Try it: Your answer must be every line of the data that contains "blue".

Records shown:
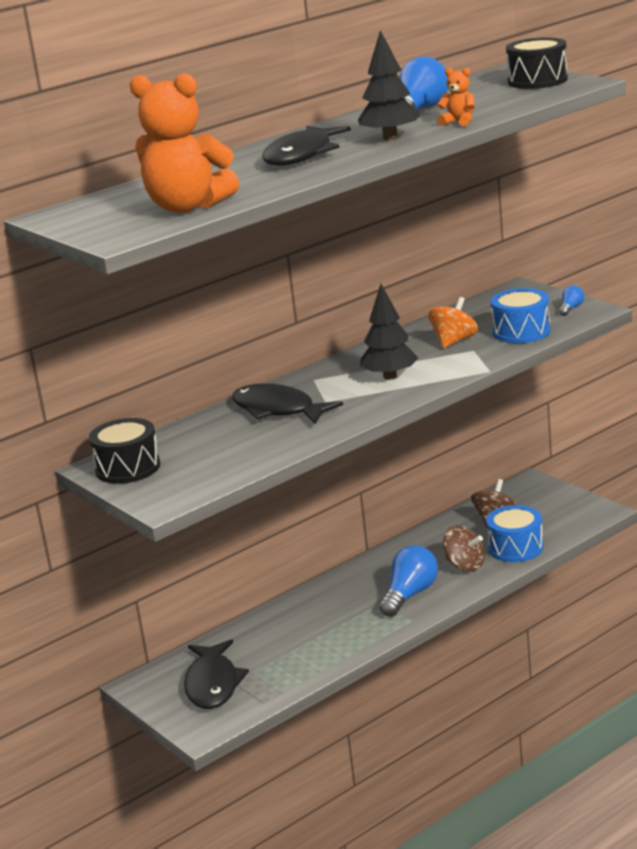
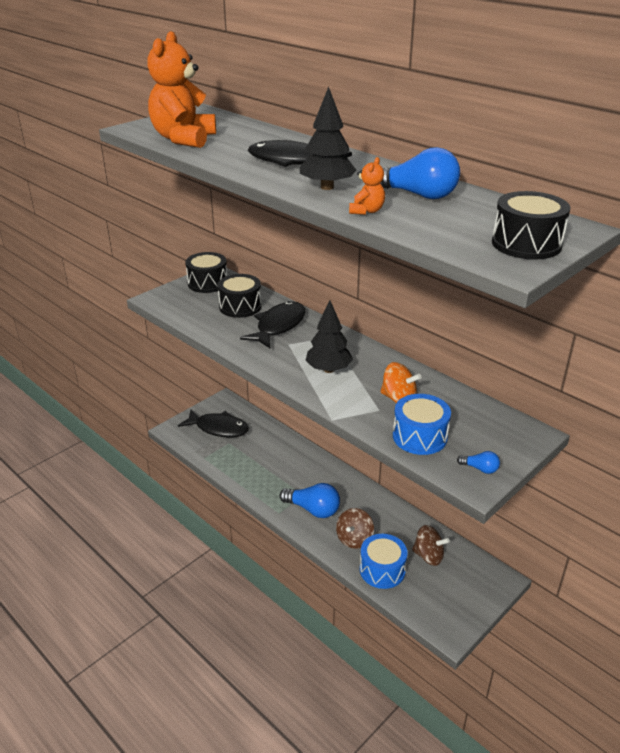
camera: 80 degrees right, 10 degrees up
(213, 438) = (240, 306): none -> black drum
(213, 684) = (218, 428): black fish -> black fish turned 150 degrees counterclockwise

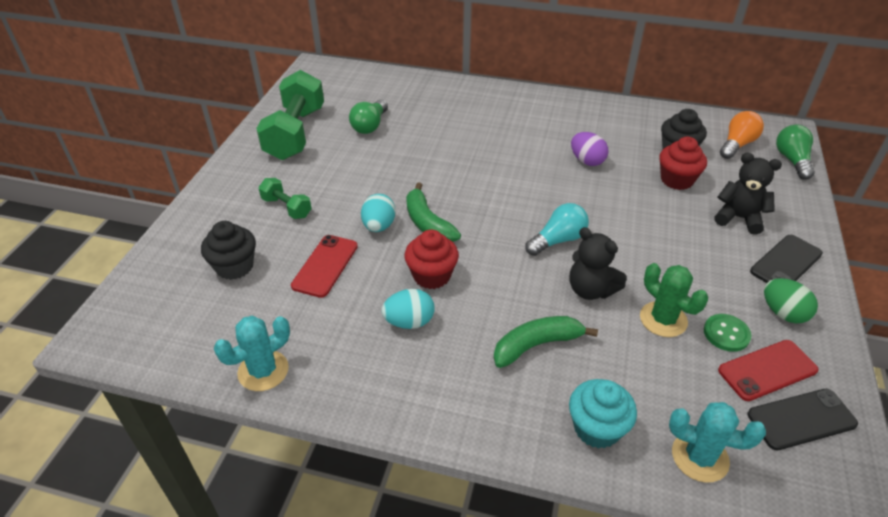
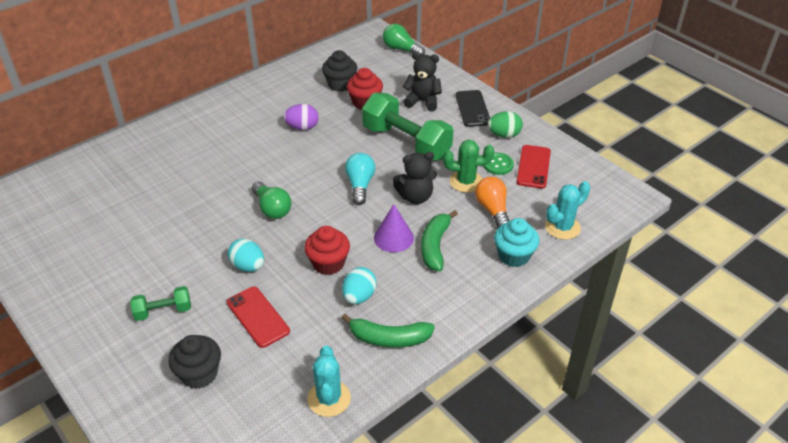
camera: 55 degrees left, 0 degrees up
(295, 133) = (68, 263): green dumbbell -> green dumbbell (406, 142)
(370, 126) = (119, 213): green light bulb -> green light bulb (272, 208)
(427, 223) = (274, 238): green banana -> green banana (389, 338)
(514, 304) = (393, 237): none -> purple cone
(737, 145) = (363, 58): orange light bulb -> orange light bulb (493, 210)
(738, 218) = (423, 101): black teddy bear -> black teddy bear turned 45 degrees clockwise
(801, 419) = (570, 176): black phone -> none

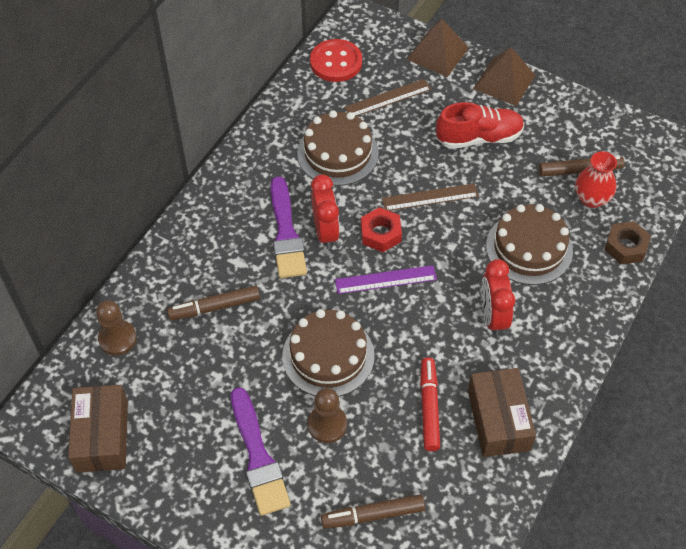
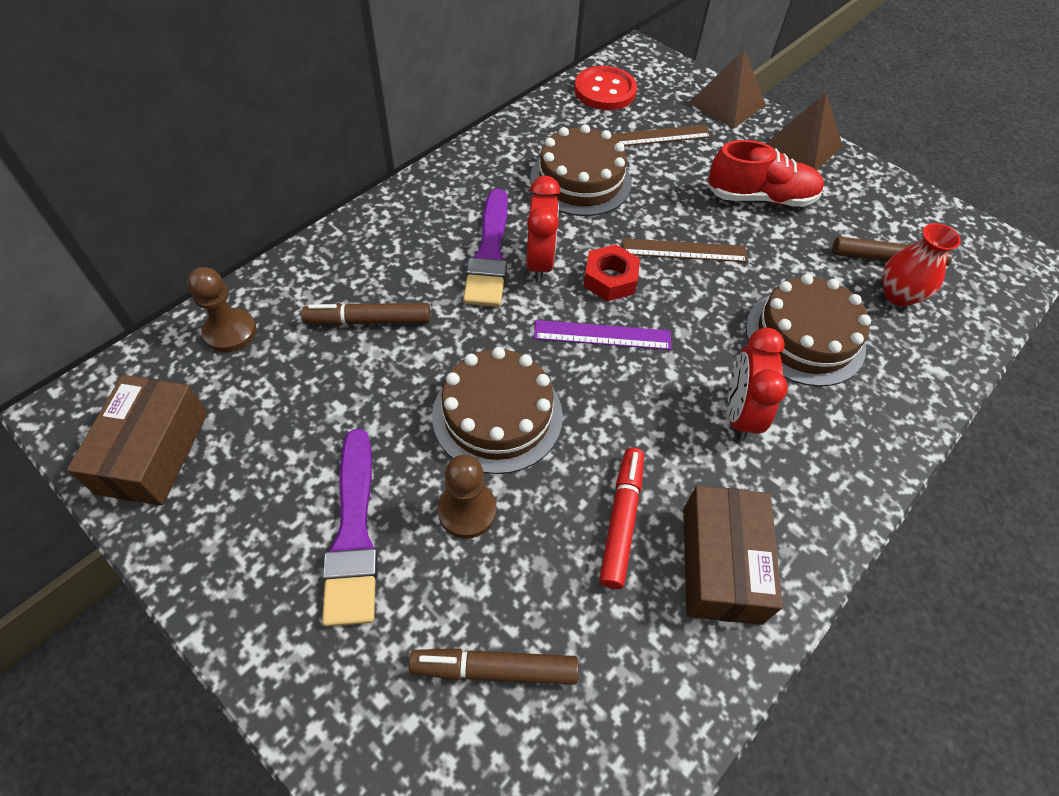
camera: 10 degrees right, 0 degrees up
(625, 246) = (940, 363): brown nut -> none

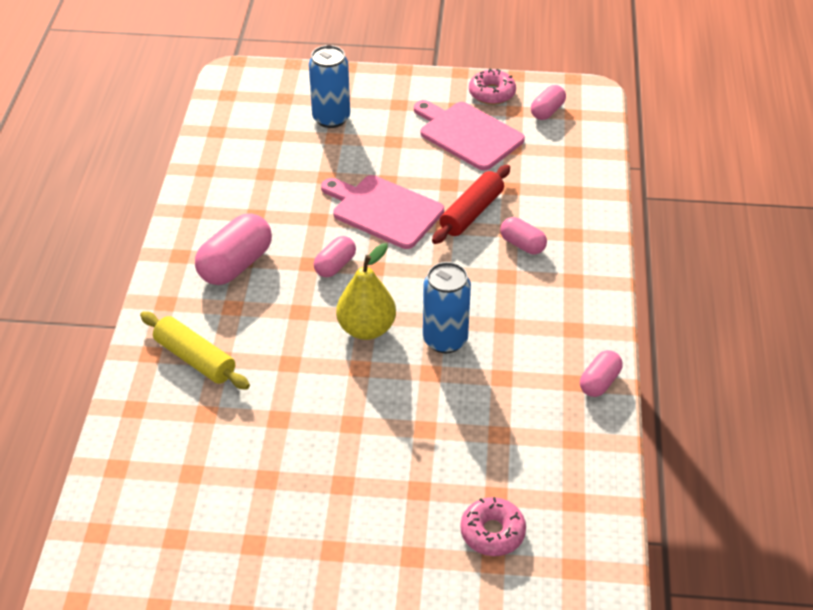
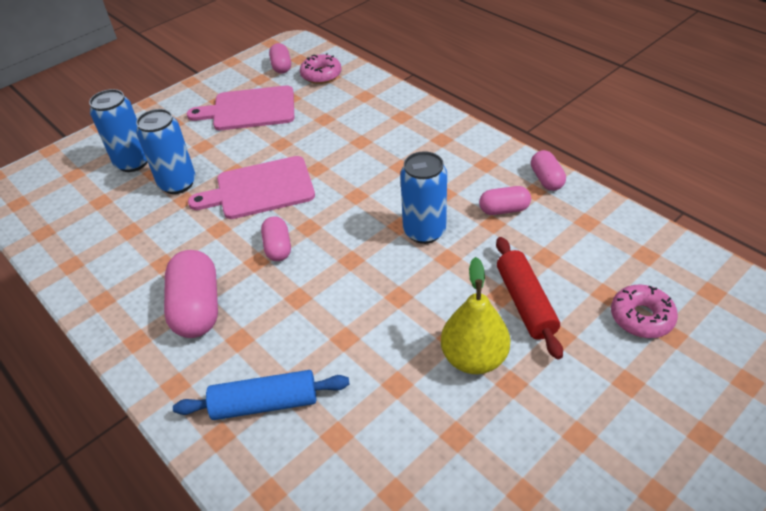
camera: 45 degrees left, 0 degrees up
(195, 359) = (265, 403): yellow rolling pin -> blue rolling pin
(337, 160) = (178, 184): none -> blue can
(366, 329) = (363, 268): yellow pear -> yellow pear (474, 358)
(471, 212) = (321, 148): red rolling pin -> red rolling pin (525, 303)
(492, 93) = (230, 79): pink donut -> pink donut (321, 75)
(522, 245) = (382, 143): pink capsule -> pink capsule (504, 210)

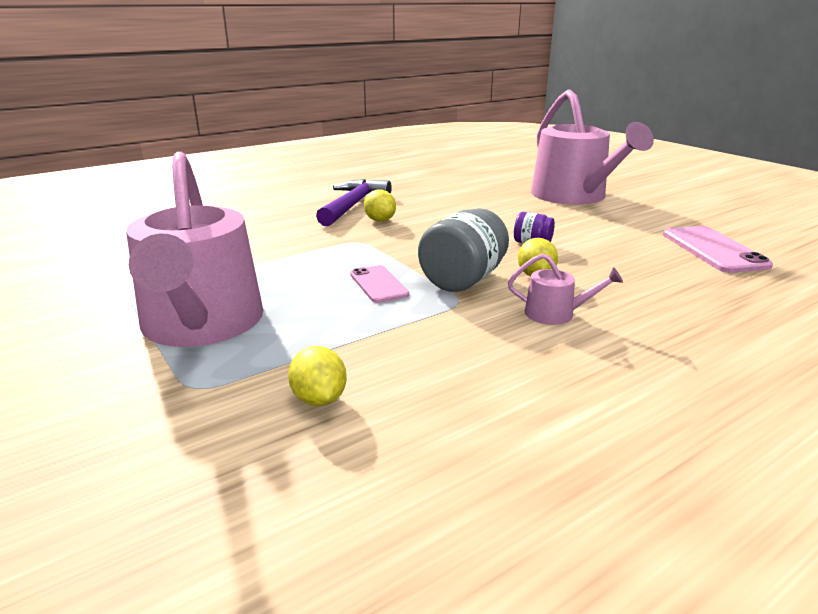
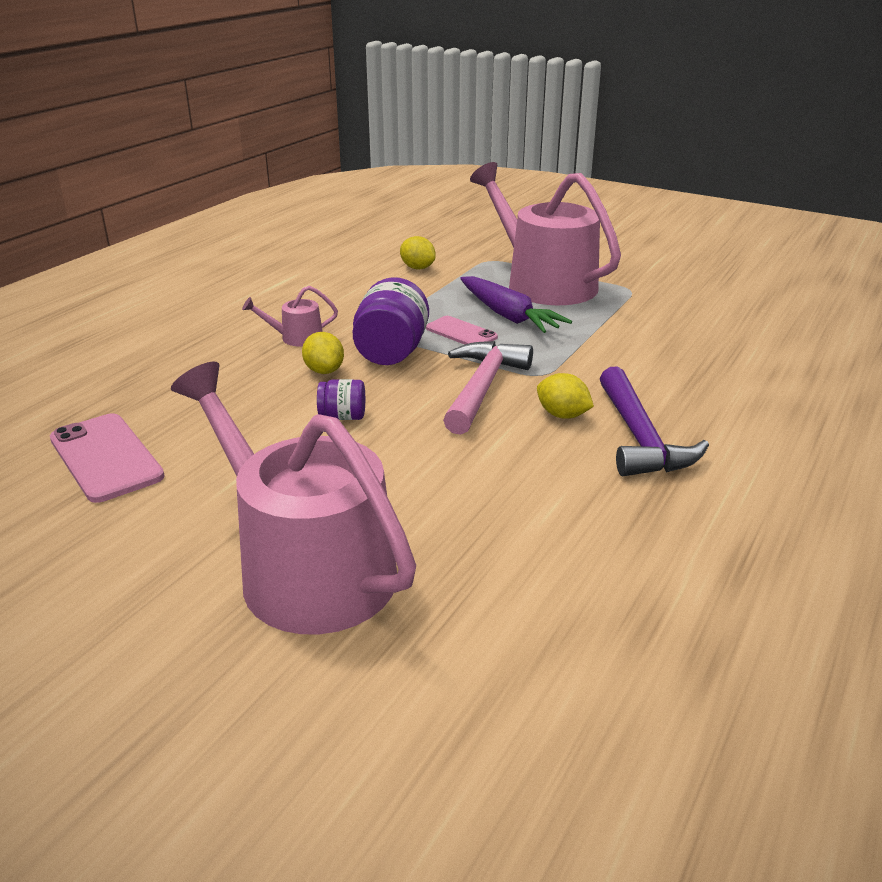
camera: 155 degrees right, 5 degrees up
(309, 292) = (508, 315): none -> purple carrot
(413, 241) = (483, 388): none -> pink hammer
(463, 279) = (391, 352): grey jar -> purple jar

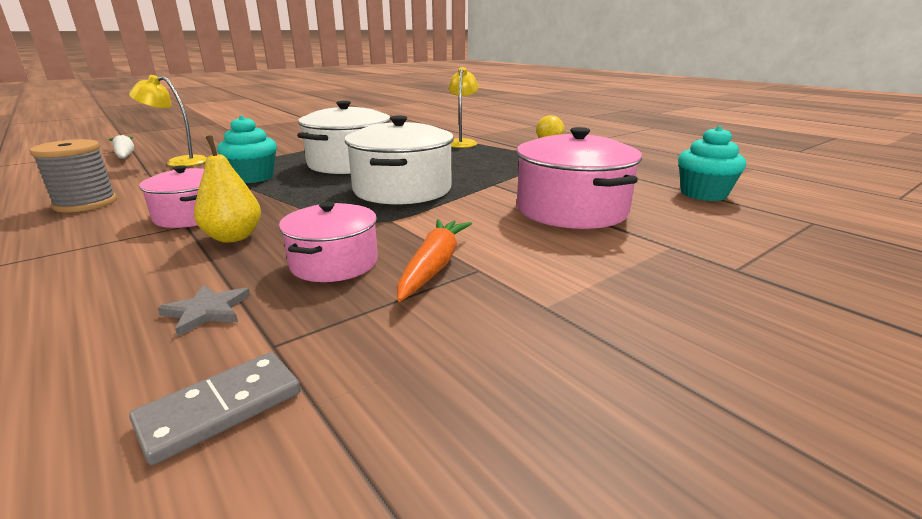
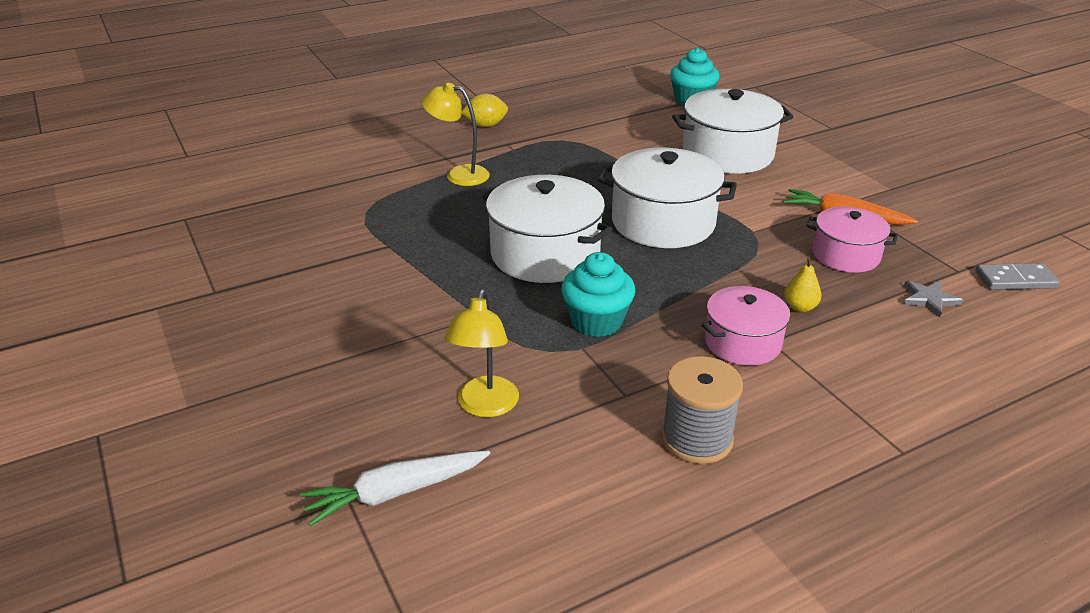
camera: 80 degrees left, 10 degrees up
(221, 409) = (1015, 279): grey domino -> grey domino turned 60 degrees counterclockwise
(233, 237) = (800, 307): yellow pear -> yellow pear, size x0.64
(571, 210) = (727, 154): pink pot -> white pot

Answer to the problem:
(195, 359) = (265, 403): yellow rolling pin -> blue rolling pin
(337, 160) = (178, 184): none -> blue can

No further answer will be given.